Recorded data:
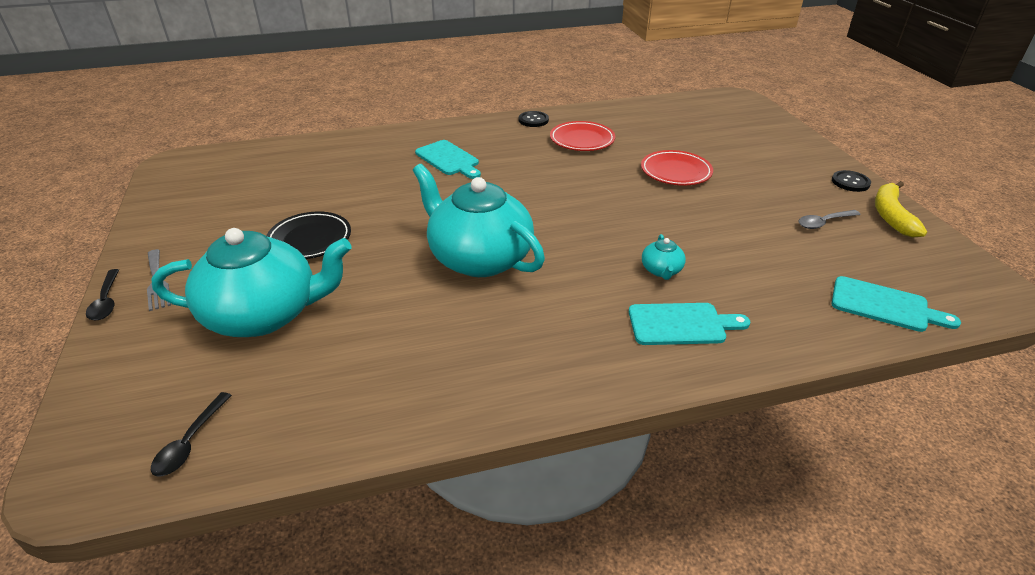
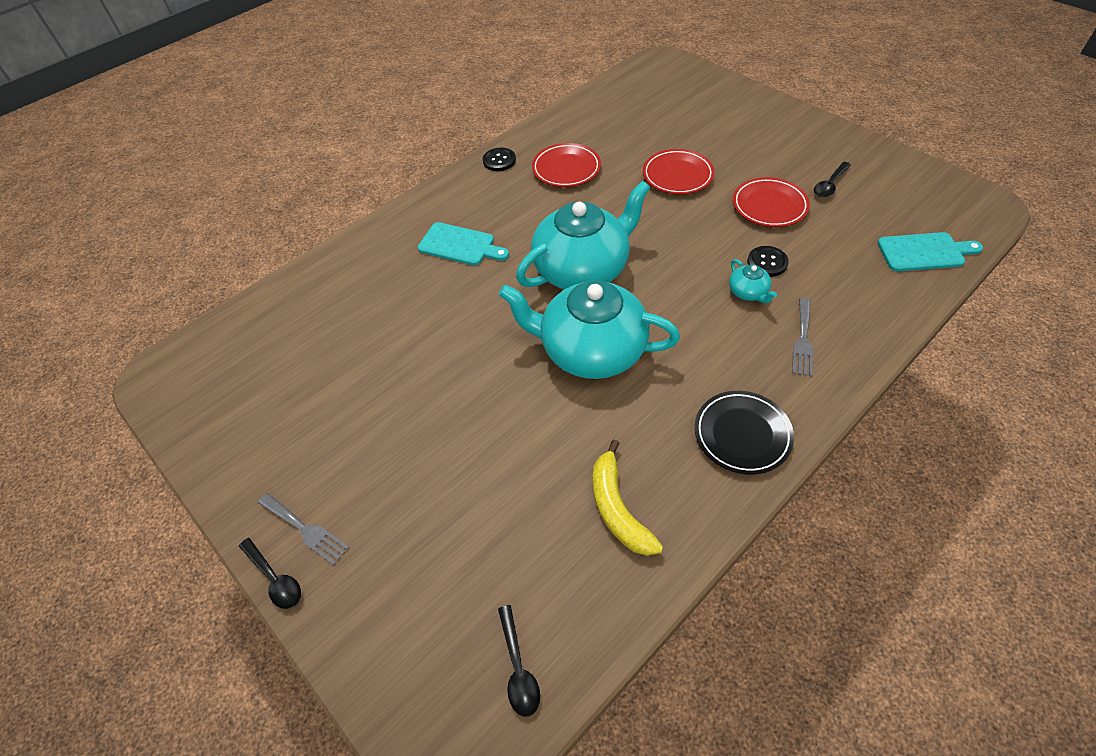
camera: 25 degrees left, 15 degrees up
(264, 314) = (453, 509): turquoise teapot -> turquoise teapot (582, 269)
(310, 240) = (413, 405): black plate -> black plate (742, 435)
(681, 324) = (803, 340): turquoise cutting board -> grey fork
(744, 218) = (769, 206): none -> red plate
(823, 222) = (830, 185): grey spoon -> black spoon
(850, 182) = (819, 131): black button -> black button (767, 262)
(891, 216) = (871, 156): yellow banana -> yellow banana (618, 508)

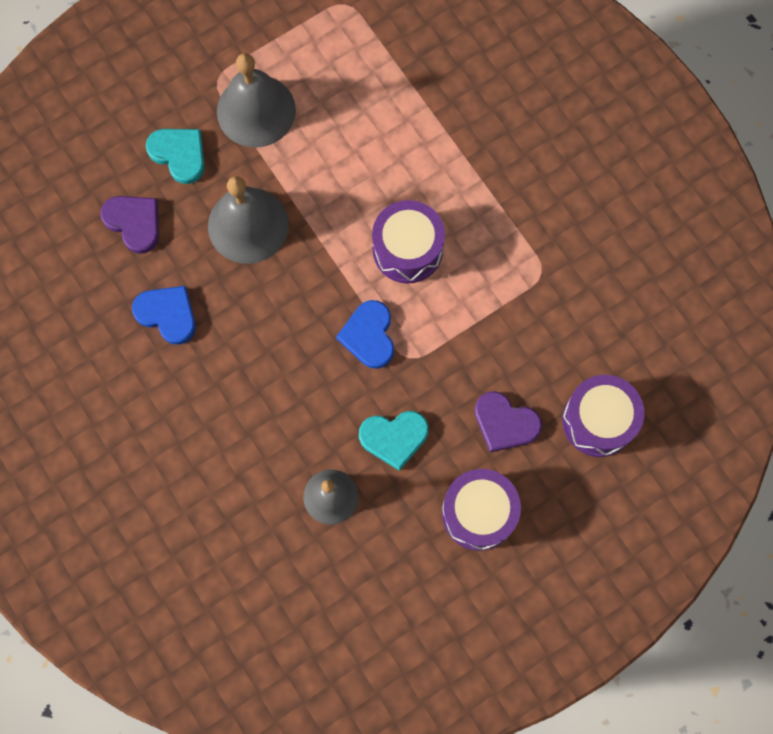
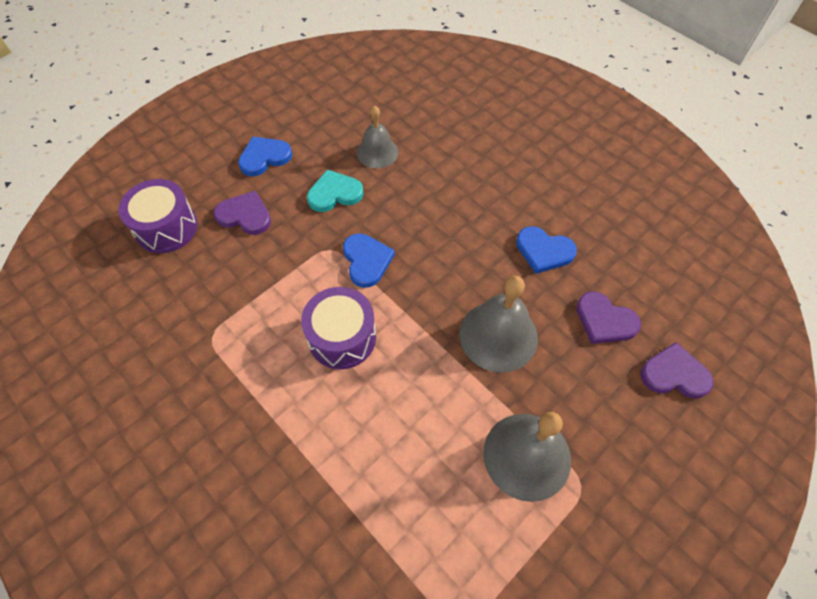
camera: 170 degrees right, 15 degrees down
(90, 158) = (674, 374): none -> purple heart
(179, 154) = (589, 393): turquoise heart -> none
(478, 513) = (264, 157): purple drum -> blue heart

---

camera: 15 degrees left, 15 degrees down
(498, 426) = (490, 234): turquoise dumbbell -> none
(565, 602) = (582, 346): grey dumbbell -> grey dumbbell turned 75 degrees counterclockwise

Work required:
Reply with only the number of lines in the material above where the string "camera" appears.

Response area:
3